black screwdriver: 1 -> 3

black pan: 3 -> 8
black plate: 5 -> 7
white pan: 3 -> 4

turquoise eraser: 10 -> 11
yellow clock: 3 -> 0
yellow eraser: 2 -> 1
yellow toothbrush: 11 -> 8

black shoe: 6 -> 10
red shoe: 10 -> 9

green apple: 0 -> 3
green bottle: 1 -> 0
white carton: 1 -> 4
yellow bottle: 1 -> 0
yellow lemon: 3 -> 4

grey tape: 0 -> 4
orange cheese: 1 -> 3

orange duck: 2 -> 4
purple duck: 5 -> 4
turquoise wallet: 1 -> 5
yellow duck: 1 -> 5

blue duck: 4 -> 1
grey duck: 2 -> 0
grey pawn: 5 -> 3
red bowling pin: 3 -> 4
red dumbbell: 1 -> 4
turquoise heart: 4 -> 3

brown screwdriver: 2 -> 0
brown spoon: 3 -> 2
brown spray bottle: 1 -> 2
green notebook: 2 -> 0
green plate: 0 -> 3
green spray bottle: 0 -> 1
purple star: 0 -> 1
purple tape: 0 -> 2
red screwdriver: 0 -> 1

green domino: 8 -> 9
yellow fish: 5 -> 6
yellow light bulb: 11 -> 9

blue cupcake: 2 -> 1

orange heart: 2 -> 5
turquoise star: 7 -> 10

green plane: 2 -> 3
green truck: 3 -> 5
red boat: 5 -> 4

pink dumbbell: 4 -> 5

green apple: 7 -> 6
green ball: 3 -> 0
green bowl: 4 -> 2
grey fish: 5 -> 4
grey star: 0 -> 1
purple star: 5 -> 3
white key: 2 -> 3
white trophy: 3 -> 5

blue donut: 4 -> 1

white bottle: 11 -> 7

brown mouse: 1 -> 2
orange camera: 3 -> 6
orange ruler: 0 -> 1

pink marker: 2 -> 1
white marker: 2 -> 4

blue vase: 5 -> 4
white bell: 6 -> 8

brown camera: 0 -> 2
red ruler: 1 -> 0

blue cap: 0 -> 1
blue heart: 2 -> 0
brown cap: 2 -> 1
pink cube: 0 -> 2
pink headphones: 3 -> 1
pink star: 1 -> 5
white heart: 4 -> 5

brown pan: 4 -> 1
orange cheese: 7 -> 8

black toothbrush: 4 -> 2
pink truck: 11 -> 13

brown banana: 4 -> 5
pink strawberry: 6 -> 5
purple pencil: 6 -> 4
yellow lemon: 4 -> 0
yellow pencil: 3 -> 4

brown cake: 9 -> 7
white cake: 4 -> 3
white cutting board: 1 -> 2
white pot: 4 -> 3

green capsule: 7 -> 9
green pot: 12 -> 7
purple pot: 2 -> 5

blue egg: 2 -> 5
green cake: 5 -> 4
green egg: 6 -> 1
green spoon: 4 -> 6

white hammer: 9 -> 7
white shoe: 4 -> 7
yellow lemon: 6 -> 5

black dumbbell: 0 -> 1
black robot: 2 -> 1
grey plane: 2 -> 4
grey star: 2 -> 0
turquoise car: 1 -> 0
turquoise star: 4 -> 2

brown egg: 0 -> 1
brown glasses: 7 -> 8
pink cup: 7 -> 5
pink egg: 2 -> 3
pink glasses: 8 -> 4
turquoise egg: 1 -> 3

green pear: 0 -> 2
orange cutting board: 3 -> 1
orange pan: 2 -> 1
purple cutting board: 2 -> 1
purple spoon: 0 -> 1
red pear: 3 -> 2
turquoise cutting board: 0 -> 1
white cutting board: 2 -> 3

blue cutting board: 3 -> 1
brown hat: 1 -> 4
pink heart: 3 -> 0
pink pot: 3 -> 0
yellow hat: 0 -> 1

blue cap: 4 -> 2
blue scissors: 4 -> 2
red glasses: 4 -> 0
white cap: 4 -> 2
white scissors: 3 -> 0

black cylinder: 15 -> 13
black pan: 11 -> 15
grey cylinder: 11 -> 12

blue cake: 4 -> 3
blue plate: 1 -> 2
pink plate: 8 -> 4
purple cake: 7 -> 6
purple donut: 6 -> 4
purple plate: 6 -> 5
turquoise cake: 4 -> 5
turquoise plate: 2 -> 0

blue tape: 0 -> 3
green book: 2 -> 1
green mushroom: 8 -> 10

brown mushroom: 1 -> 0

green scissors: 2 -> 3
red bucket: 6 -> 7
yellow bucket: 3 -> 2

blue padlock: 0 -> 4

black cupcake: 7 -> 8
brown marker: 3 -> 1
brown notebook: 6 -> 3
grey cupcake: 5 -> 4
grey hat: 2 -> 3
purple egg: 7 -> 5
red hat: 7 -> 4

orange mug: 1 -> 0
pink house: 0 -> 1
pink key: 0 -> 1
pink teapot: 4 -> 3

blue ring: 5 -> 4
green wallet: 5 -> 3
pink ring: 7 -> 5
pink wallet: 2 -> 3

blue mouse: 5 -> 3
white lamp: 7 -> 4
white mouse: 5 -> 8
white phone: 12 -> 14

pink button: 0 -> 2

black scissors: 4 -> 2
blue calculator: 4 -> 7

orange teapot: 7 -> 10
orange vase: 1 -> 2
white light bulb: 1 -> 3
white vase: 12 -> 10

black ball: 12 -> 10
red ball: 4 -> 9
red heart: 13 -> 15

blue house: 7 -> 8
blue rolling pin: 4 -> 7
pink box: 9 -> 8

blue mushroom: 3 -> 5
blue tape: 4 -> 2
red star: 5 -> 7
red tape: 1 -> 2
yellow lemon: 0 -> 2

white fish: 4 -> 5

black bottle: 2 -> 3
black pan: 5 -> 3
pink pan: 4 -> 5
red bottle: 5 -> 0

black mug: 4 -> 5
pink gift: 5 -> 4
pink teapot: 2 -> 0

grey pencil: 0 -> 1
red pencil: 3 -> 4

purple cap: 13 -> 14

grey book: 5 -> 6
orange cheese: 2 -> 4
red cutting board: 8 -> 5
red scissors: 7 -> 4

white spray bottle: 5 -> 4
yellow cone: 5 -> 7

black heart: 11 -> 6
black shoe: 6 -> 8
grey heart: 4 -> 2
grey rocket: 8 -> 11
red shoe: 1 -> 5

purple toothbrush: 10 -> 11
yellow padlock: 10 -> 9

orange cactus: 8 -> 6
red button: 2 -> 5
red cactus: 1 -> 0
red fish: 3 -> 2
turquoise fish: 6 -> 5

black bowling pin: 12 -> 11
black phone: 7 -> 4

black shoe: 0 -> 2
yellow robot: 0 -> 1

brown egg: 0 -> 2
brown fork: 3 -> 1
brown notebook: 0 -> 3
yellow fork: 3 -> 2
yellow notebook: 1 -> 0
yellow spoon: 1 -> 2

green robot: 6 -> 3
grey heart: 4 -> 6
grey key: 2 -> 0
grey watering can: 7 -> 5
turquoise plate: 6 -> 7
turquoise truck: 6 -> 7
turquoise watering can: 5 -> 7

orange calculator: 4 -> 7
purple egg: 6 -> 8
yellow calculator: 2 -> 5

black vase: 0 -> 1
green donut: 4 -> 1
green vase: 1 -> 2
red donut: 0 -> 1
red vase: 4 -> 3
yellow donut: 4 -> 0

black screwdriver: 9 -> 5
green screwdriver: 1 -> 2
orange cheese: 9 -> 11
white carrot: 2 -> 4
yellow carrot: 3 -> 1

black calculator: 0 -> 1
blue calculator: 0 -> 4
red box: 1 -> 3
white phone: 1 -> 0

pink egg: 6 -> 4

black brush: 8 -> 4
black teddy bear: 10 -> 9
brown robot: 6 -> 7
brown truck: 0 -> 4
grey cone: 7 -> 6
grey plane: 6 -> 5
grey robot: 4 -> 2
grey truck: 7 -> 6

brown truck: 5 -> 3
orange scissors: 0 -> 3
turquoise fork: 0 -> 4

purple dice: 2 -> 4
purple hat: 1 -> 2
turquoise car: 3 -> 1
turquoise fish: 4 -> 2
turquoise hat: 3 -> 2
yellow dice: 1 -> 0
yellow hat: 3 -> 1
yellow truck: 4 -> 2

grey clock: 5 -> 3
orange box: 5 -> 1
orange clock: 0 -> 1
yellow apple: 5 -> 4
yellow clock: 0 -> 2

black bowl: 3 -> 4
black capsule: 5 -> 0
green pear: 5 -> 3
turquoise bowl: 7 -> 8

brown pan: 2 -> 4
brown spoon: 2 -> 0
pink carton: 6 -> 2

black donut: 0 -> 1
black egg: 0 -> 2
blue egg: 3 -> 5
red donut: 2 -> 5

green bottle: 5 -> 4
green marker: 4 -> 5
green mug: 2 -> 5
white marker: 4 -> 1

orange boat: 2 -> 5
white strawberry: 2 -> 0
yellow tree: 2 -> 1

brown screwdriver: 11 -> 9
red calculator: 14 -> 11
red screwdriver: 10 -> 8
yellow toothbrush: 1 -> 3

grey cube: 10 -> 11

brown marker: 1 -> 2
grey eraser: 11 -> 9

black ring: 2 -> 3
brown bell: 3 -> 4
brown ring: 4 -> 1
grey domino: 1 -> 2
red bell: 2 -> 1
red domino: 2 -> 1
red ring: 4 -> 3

_____

→ What to produce:
Please give back exactly the lines of the listing above that run from the one containing "grey watering can: 7 -> 5" through the one containing "yellow donut: 4 -> 0", and only those.

→ Expected answer:
grey watering can: 7 -> 5
turquoise plate: 6 -> 7
turquoise truck: 6 -> 7
turquoise watering can: 5 -> 7

orange calculator: 4 -> 7
purple egg: 6 -> 8
yellow calculator: 2 -> 5

black vase: 0 -> 1
green donut: 4 -> 1
green vase: 1 -> 2
red donut: 0 -> 1
red vase: 4 -> 3
yellow donut: 4 -> 0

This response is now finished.